§ TASK BRIEF
Repeat the listing that follows exactly. Pictures are not part of the copy.

::: RECORDS TO USE

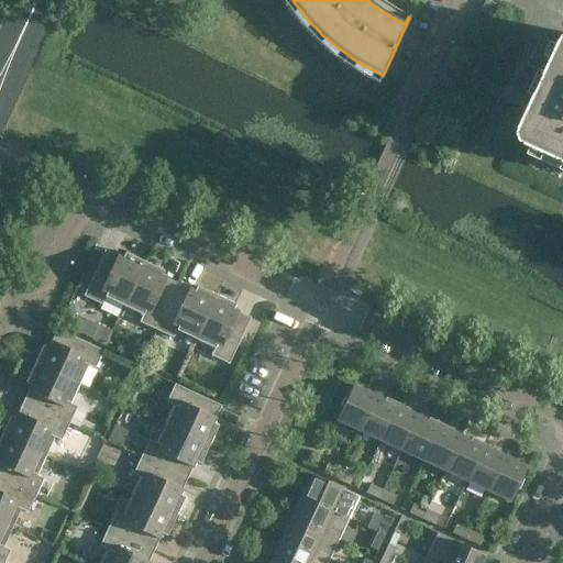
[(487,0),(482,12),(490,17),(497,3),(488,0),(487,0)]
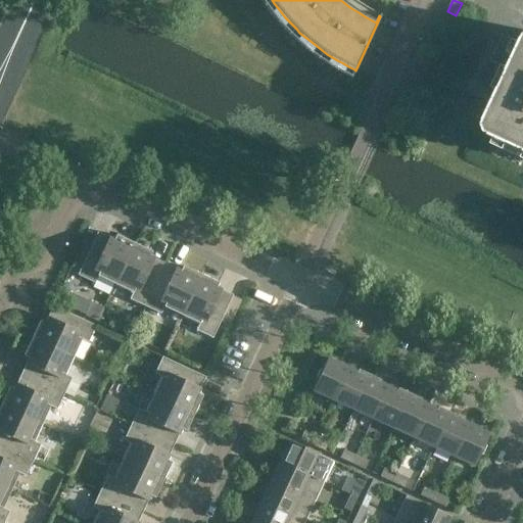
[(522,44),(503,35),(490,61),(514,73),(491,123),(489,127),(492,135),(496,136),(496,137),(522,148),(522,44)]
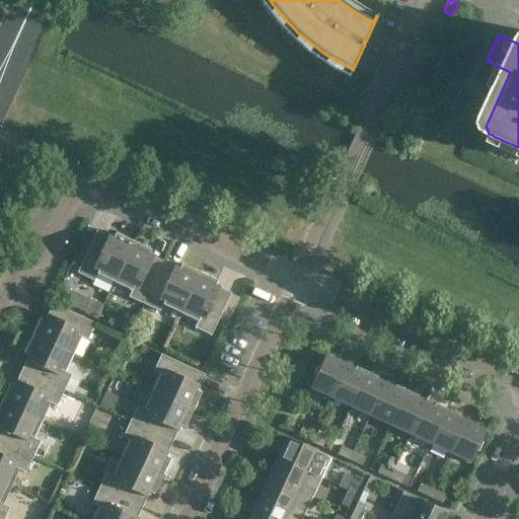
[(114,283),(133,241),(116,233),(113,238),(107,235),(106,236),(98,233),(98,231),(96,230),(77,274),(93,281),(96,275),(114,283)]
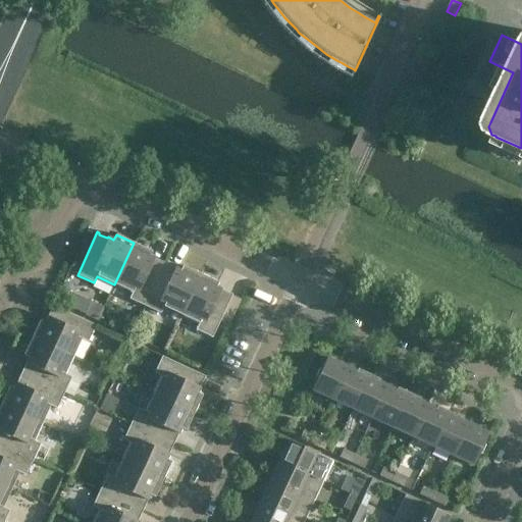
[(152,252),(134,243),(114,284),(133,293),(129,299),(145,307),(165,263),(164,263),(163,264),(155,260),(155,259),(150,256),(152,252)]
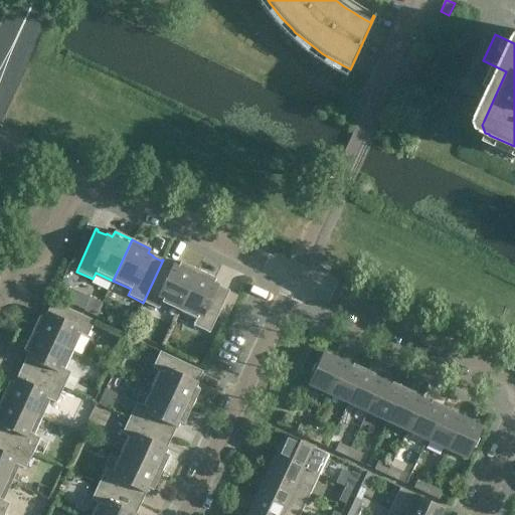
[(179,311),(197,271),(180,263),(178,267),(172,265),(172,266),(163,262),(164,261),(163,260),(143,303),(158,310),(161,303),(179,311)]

::::::

§ WRITTEN RESPONSE
[(487,0),(482,12),(490,17),(497,3),(488,0),(487,0)]
[(522,44),(503,35),(490,61),(514,73),(491,123),(489,127),(492,135),(496,136),(496,137),(522,148),(522,44)]
[(114,283),(133,241),(116,233),(113,238),(107,235),(106,236),(98,233),(98,231),(96,230),(77,274),(93,281),(96,275),(114,283)]
[(152,252),(134,243),(114,284),(133,293),(129,299),(145,307),(165,263),(164,263),(163,264),(155,260),(155,259),(150,256),(152,252)]
[(179,311),(197,271),(180,263),(178,267),(172,265),(172,266),(163,262),(164,261),(163,260),(143,303),(158,310),(161,303),(179,311)]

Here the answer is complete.